*Revision comparison data:*
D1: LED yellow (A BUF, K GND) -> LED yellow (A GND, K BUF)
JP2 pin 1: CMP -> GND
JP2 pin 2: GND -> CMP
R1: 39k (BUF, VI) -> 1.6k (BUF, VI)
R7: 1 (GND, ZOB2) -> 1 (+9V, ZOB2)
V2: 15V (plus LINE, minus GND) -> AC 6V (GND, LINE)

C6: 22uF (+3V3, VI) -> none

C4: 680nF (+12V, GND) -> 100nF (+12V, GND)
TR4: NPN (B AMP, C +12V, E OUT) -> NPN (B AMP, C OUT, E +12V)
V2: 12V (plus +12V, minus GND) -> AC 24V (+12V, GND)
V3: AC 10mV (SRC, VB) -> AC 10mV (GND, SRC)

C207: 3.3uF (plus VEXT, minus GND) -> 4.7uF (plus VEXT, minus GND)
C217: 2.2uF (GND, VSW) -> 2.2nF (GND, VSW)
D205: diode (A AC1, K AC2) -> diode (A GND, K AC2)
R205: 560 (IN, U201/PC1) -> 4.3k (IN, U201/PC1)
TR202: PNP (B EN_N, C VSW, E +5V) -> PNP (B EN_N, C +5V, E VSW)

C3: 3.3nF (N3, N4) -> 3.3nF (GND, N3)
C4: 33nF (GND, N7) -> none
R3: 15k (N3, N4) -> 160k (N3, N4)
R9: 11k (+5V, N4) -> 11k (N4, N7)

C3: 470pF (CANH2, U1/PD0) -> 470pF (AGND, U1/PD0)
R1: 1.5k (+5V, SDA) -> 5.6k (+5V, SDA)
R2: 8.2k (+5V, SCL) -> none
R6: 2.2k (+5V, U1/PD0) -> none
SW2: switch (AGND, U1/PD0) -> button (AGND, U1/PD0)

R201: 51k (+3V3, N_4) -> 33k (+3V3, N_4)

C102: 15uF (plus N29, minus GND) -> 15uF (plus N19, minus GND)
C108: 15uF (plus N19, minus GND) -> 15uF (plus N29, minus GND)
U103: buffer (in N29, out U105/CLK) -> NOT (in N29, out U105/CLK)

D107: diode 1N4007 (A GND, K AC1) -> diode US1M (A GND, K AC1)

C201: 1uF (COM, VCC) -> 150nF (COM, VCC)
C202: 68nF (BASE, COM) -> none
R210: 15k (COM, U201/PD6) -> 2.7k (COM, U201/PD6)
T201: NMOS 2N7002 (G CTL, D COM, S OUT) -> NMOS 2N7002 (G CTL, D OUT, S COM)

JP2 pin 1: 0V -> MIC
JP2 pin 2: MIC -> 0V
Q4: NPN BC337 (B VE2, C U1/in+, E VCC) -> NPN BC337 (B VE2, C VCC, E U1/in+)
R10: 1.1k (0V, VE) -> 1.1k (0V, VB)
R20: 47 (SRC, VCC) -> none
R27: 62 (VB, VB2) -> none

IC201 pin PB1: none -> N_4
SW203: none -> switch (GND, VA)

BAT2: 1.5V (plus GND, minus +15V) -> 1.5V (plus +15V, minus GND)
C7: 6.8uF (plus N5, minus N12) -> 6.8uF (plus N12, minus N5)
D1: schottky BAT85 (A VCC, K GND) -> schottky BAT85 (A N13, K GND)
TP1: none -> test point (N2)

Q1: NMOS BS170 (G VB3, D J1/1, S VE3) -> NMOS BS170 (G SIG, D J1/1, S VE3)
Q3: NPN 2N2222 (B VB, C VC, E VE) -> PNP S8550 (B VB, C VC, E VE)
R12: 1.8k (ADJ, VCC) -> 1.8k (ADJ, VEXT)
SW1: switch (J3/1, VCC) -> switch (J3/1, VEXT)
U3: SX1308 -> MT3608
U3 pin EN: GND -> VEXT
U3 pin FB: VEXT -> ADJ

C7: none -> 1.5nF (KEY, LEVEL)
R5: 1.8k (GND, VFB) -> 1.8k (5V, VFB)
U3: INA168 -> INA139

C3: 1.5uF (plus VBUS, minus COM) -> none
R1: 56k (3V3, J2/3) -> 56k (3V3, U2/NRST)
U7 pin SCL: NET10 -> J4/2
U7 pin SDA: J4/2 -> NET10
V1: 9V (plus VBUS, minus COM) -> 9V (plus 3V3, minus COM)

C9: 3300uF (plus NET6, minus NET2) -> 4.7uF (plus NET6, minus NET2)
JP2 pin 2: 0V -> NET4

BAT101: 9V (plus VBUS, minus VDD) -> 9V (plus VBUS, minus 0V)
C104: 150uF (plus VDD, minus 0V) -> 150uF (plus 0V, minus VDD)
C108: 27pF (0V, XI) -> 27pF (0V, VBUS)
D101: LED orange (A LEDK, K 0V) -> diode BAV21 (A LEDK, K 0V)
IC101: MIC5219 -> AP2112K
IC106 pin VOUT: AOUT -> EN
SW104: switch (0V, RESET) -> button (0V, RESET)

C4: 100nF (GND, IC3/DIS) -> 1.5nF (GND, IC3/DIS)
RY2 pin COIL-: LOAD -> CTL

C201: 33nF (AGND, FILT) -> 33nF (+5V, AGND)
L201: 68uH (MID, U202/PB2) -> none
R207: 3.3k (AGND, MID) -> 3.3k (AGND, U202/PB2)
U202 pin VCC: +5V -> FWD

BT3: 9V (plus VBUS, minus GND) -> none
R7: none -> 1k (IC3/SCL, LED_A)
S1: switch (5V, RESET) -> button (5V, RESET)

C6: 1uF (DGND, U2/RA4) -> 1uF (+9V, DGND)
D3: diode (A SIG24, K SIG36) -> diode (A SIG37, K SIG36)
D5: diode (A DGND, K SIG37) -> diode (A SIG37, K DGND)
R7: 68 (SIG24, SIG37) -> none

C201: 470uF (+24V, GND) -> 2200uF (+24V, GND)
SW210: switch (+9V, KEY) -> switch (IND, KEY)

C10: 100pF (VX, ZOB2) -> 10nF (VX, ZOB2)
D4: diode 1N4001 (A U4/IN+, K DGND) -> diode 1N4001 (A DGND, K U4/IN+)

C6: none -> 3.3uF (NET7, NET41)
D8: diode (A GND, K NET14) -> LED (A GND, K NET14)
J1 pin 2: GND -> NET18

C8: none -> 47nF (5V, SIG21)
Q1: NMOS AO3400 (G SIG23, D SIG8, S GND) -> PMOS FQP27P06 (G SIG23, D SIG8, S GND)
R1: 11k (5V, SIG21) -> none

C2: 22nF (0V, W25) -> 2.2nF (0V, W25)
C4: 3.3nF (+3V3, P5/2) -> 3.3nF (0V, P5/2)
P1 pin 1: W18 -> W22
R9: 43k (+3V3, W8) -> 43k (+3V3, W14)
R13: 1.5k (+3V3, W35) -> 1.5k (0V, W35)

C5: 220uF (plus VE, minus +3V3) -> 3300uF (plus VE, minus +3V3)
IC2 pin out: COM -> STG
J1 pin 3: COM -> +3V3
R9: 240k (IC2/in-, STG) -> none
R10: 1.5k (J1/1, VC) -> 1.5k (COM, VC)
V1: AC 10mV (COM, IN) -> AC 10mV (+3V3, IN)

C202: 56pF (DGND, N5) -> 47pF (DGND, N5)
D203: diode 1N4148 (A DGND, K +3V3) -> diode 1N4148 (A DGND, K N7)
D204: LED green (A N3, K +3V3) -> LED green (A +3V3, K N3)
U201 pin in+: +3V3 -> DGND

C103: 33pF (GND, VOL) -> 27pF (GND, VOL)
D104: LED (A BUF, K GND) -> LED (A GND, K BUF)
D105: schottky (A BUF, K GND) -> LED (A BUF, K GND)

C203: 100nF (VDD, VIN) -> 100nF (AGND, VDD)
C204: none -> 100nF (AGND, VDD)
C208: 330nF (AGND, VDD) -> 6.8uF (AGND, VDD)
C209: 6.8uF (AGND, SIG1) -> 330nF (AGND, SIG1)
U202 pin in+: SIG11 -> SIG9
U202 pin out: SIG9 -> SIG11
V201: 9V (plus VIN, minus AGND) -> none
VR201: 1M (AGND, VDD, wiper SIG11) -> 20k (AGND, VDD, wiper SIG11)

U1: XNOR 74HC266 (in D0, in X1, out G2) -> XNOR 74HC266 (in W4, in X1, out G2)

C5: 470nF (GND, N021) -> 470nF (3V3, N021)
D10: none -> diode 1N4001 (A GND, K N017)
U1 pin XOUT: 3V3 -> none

*EXERCISE:*
Of the entries above, transcribe exactly those lines that fall between the line containing "R10: 1.5k (J1/1, VC) -> 1.5k (COM, VC)" and the line containing "U202 pin in+: SIG11 -> SIG9", together with those two lines.

*SOLVED EXERCISE:*
R10: 1.5k (J1/1, VC) -> 1.5k (COM, VC)
V1: AC 10mV (COM, IN) -> AC 10mV (+3V3, IN)

C202: 56pF (DGND, N5) -> 47pF (DGND, N5)
D203: diode 1N4148 (A DGND, K +3V3) -> diode 1N4148 (A DGND, K N7)
D204: LED green (A N3, K +3V3) -> LED green (A +3V3, K N3)
U201 pin in+: +3V3 -> DGND

C103: 33pF (GND, VOL) -> 27pF (GND, VOL)
D104: LED (A BUF, K GND) -> LED (A GND, K BUF)
D105: schottky (A BUF, K GND) -> LED (A BUF, K GND)

C203: 100nF (VDD, VIN) -> 100nF (AGND, VDD)
C204: none -> 100nF (AGND, VDD)
C208: 330nF (AGND, VDD) -> 6.8uF (AGND, VDD)
C209: 6.8uF (AGND, SIG1) -> 330nF (AGND, SIG1)
U202 pin in+: SIG11 -> SIG9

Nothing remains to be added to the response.